» **Raw data**:
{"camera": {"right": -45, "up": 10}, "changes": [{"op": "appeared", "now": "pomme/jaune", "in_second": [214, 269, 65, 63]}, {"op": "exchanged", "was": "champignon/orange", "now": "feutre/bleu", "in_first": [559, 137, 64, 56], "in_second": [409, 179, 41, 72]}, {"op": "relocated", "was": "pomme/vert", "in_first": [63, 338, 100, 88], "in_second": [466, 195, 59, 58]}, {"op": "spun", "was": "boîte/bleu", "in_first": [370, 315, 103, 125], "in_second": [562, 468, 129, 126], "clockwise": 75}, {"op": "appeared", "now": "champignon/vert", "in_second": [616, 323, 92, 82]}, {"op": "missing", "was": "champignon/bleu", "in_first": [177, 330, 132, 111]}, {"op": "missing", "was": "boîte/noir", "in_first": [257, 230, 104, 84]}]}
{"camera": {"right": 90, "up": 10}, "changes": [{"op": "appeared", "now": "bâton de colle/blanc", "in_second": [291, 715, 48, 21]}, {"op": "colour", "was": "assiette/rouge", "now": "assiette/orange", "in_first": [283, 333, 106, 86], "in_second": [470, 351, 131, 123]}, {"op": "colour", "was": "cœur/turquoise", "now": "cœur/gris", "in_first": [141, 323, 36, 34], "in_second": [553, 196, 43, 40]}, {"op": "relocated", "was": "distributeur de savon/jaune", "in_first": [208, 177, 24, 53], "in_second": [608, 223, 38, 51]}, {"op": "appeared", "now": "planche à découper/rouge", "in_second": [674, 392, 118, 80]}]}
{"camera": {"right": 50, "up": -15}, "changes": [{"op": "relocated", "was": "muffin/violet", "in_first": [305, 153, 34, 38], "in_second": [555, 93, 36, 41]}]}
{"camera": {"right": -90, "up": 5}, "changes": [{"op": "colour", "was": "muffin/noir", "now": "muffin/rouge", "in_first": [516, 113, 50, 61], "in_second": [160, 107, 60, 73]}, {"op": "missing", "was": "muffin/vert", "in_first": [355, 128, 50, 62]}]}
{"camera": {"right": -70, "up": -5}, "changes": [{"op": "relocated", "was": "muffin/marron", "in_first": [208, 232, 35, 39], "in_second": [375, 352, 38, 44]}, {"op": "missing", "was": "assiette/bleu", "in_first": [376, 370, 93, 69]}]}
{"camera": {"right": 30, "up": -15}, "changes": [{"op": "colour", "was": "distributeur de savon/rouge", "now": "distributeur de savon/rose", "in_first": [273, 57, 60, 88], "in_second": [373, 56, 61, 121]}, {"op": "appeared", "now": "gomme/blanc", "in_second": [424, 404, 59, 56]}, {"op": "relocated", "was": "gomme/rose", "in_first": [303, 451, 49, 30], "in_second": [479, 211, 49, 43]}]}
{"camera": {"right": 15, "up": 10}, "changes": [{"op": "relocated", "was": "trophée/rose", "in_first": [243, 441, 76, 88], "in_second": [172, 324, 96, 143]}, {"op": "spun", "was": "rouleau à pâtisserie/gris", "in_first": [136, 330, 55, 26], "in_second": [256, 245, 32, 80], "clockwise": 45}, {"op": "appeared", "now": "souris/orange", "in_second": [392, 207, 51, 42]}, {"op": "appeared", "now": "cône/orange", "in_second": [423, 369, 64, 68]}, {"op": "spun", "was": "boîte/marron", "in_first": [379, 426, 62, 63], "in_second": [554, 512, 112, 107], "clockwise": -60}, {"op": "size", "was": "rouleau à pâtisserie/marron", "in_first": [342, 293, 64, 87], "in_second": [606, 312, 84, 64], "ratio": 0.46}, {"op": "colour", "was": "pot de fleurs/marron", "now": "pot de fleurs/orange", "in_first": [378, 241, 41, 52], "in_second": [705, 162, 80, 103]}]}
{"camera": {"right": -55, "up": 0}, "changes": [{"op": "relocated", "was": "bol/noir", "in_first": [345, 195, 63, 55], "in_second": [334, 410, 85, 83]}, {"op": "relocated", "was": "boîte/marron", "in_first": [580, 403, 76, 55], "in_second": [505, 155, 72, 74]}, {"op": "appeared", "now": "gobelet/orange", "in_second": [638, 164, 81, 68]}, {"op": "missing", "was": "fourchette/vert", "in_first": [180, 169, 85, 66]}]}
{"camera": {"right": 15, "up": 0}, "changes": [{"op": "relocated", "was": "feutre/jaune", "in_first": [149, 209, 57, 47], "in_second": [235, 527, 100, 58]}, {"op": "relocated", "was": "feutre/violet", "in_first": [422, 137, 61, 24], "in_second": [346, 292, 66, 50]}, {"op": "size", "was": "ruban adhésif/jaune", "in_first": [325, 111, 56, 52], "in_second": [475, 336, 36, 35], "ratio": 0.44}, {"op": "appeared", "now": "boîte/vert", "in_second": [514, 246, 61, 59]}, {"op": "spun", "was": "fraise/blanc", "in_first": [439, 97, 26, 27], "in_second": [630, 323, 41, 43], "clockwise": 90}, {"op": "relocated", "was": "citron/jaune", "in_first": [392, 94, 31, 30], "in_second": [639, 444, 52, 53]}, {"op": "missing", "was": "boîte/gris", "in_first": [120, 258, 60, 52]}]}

» **What is being asked**: Repeat the material above verbatim.

» **Output for this task**:
{"camera": {"right": -45, "up": 10}, "changes": [{"op": "appeared", "now": "pomme/jaune", "in_second": [214, 269, 65, 63]}, {"op": "exchanged", "was": "champignon/orange", "now": "feutre/bleu", "in_first": [559, 137, 64, 56], "in_second": [409, 179, 41, 72]}, {"op": "relocated", "was": "pomme/vert", "in_first": [63, 338, 100, 88], "in_second": [466, 195, 59, 58]}, {"op": "spun", "was": "boîte/bleu", "in_first": [370, 315, 103, 125], "in_second": [562, 468, 129, 126], "clockwise": 75}, {"op": "appeared", "now": "champignon/vert", "in_second": [616, 323, 92, 82]}, {"op": "missing", "was": "champignon/bleu", "in_first": [177, 330, 132, 111]}, {"op": "missing", "was": "boîte/noir", "in_first": [257, 230, 104, 84]}]}
{"camera": {"right": 90, "up": 10}, "changes": [{"op": "appeared", "now": "bâton de colle/blanc", "in_second": [291, 715, 48, 21]}, {"op": "colour", "was": "assiette/rouge", "now": "assiette/orange", "in_first": [283, 333, 106, 86], "in_second": [470, 351, 131, 123]}, {"op": "colour", "was": "cœur/turquoise", "now": "cœur/gris", "in_first": [141, 323, 36, 34], "in_second": [553, 196, 43, 40]}, {"op": "relocated", "was": "distributeur de savon/jaune", "in_first": [208, 177, 24, 53], "in_second": [608, 223, 38, 51]}, {"op": "appeared", "now": "planche à découper/rouge", "in_second": [674, 392, 118, 80]}]}
{"camera": {"right": 50, "up": -15}, "changes": [{"op": "relocated", "was": "muffin/violet", "in_first": [305, 153, 34, 38], "in_second": [555, 93, 36, 41]}]}
{"camera": {"right": -90, "up": 5}, "changes": [{"op": "colour", "was": "muffin/noir", "now": "muffin/rouge", "in_first": [516, 113, 50, 61], "in_second": [160, 107, 60, 73]}, {"op": "missing", "was": "muffin/vert", "in_first": [355, 128, 50, 62]}]}
{"camera": {"right": -70, "up": -5}, "changes": [{"op": "relocated", "was": "muffin/marron", "in_first": [208, 232, 35, 39], "in_second": [375, 352, 38, 44]}, {"op": "missing", "was": "assiette/bleu", "in_first": [376, 370, 93, 69]}]}
{"camera": {"right": 30, "up": -15}, "changes": [{"op": "colour", "was": "distributeur de savon/rouge", "now": "distributeur de savon/rose", "in_first": [273, 57, 60, 88], "in_second": [373, 56, 61, 121]}, {"op": "appeared", "now": "gomme/blanc", "in_second": [424, 404, 59, 56]}, {"op": "relocated", "was": "gomme/rose", "in_first": [303, 451, 49, 30], "in_second": [479, 211, 49, 43]}]}
{"camera": {"right": 15, "up": 10}, "changes": [{"op": "relocated", "was": "trophée/rose", "in_first": [243, 441, 76, 88], "in_second": [172, 324, 96, 143]}, {"op": "spun", "was": "rouleau à pâtisserie/gris", "in_first": [136, 330, 55, 26], "in_second": [256, 245, 32, 80], "clockwise": 45}, {"op": "appeared", "now": "souris/orange", "in_second": [392, 207, 51, 42]}, {"op": "appeared", "now": "cône/orange", "in_second": [423, 369, 64, 68]}, {"op": "spun", "was": "boîte/marron", "in_first": [379, 426, 62, 63], "in_second": [554, 512, 112, 107], "clockwise": -60}, {"op": "size", "was": "rouleau à pâtisserie/marron", "in_first": [342, 293, 64, 87], "in_second": [606, 312, 84, 64], "ratio": 0.46}, {"op": "colour", "was": "pot de fleurs/marron", "now": "pot de fleurs/orange", "in_first": [378, 241, 41, 52], "in_second": [705, 162, 80, 103]}]}
{"camera": {"right": -55, "up": 0}, "changes": [{"op": "relocated", "was": "bol/noir", "in_first": [345, 195, 63, 55], "in_second": [334, 410, 85, 83]}, {"op": "relocated", "was": "boîte/marron", "in_first": [580, 403, 76, 55], "in_second": [505, 155, 72, 74]}, {"op": "appeared", "now": "gobelet/orange", "in_second": [638, 164, 81, 68]}, {"op": "missing", "was": "fourchette/vert", "in_first": [180, 169, 85, 66]}]}
{"camera": {"right": 15, "up": 0}, "changes": [{"op": "relocated", "was": "feutre/jaune", "in_first": [149, 209, 57, 47], "in_second": [235, 527, 100, 58]}, {"op": "relocated", "was": "feutre/violet", "in_first": [422, 137, 61, 24], "in_second": [346, 292, 66, 50]}, {"op": "size", "was": "ruban adhésif/jaune", "in_first": [325, 111, 56, 52], "in_second": [475, 336, 36, 35], "ratio": 0.44}, {"op": "appeared", "now": "boîte/vert", "in_second": [514, 246, 61, 59]}, {"op": "spun", "was": "fraise/blanc", "in_first": [439, 97, 26, 27], "in_second": [630, 323, 41, 43], "clockwise": 90}, {"op": "relocated", "was": "citron/jaune", "in_first": [392, 94, 31, 30], "in_second": [639, 444, 52, 53]}, {"op": "missing", "was": "boîte/gris", "in_first": [120, 258, 60, 52]}]}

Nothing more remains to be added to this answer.